# Aim of the task
Would you transcribe the listing that follows, character for character, and omit its images?

Start of Dataset excerpt

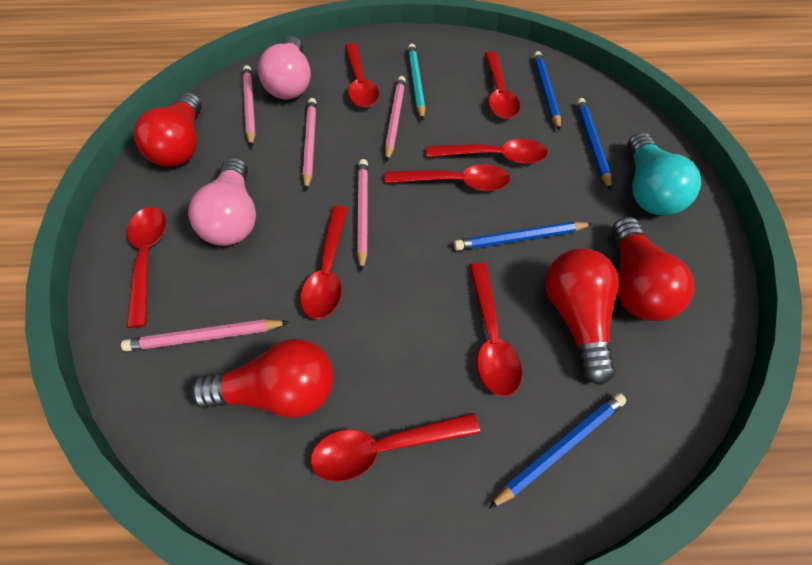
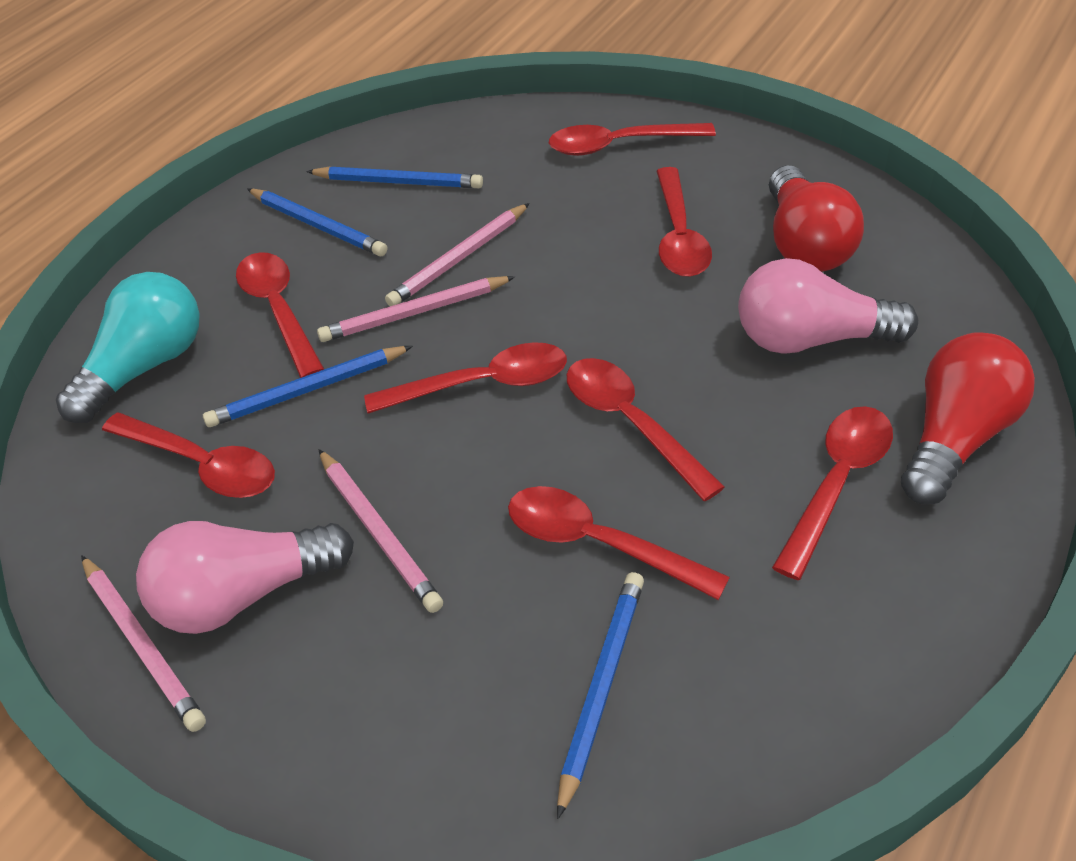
pink pencil: 5 -> 4
red light bulb: 4 -> 2
turquoise pencil: 1 -> 0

End of Dataset excerpt

# Your solution
pink pencil: 5 -> 4
red light bulb: 4 -> 2
turquoise pencil: 1 -> 0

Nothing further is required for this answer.